WORK ORDER
Images should be omitted while the rest of the data is duplicated exactly.

EXTRACTED MATERIAL
Content starts
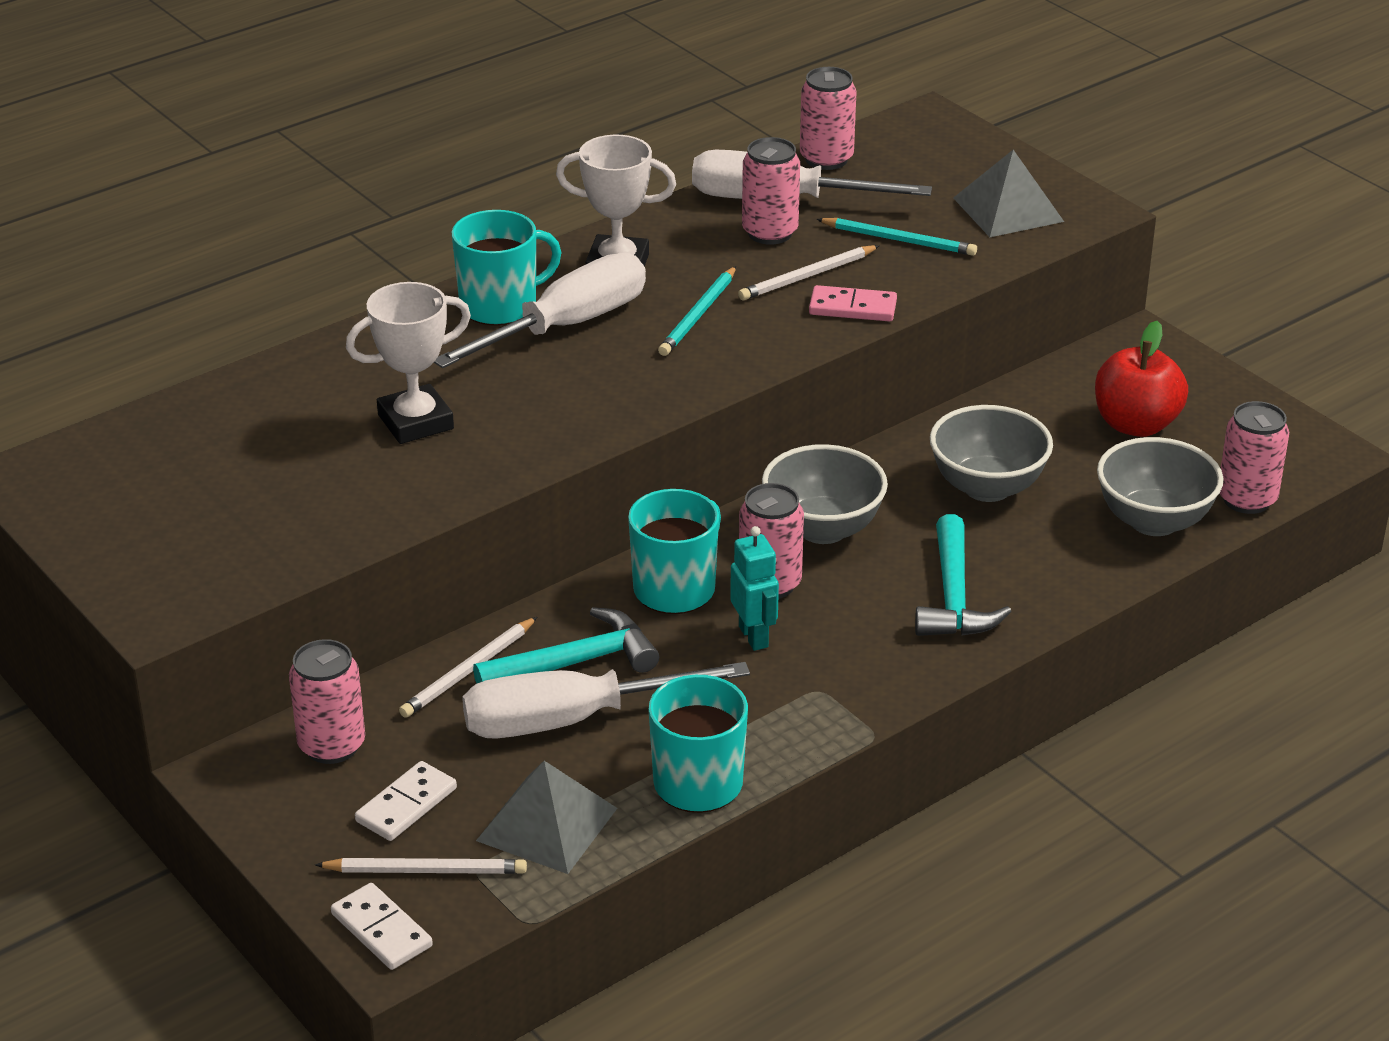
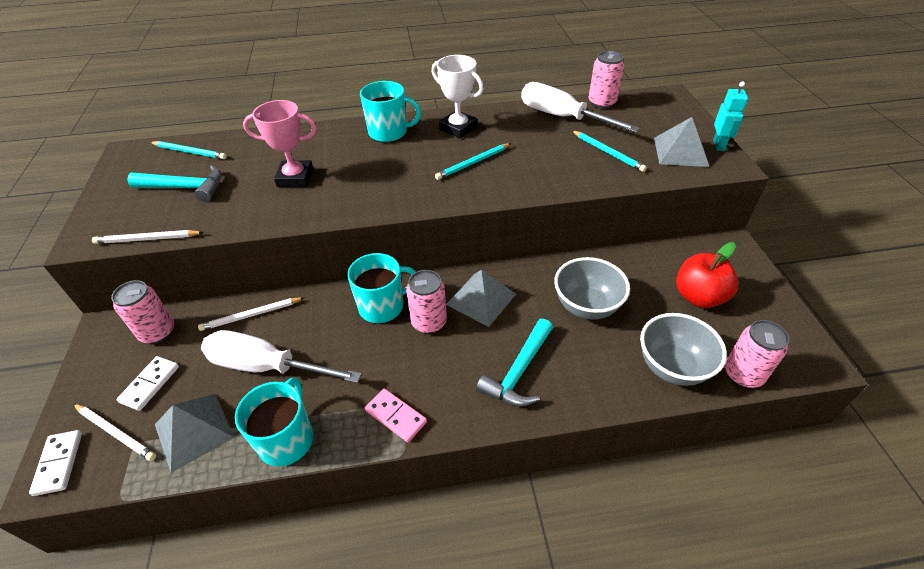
camera: 30 degrees right, 10 degrees up
(155, 439) = (190, 152): none -> turquoise pencil
(406, 805) = (150, 384): white domino -> white domino turned 45 degrees counterclockwise
(415, 422) = (295, 178): white trophy -> pink trophy
(566, 326) = (407, 150): white screwdriver -> none
(576, 662) = (300, 331): turquoise hammer -> turquoise hammer (185, 188)
(754, 637) = (395, 353): turquoise robot -> turquoise robot (719, 145)
(770, 233) = (544, 131): pink can -> none
(807, 276) = (544, 158): white pencil -> white pencil (147, 239)
(822, 529) = (481, 299): grey bowl -> grey pyramid
(852, 308) = (554, 182): pink domino -> pink domino (395, 416)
Content ends
ANSWER SECTION
camera: 30 degrees right, 10 degrees up
(155, 439) = (190, 152): none -> turquoise pencil
(406, 805) = (150, 384): white domino -> white domino turned 45 degrees counterclockwise
(415, 422) = (295, 178): white trophy -> pink trophy
(566, 326) = (407, 150): white screwdriver -> none
(576, 662) = (300, 331): turquoise hammer -> turquoise hammer (185, 188)
(754, 637) = (395, 353): turquoise robot -> turquoise robot (719, 145)
(770, 233) = (544, 131): pink can -> none
(807, 276) = (544, 158): white pencil -> white pencil (147, 239)
(822, 529) = (481, 299): grey bowl -> grey pyramid
(852, 308) = (554, 182): pink domino -> pink domino (395, 416)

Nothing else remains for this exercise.